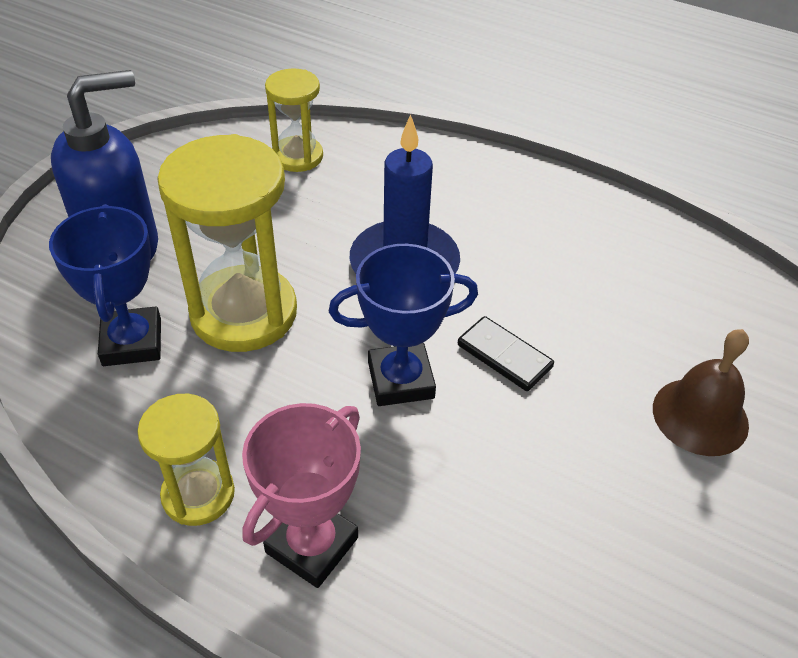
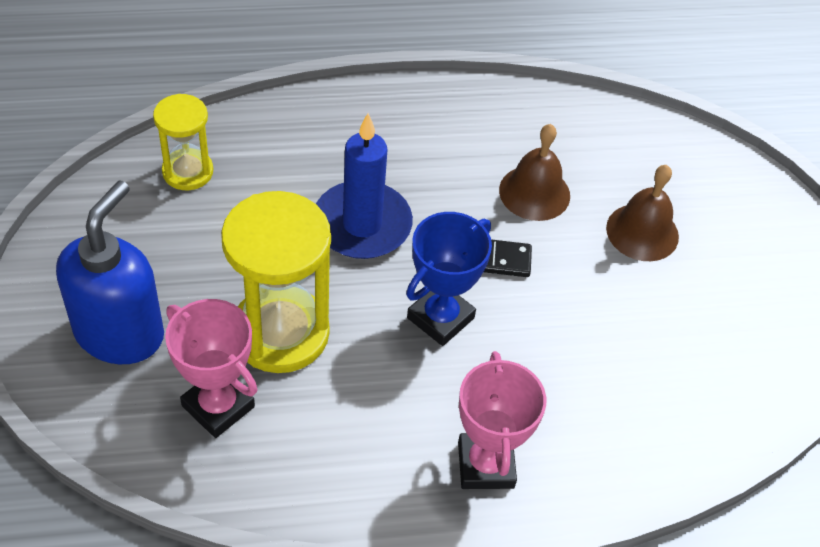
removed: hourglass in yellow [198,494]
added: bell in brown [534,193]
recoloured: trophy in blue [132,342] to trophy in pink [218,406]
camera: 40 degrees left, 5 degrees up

_What this task involves:_ Write out the whole listing again, exactly, with no pictures.

_Result:_
removed: hourglass in yellow [198,494]
added: bell in brown [534,193]
recoloured: trophy in blue [132,342] to trophy in pink [218,406]
camera: 40 degrees left, 5 degrees up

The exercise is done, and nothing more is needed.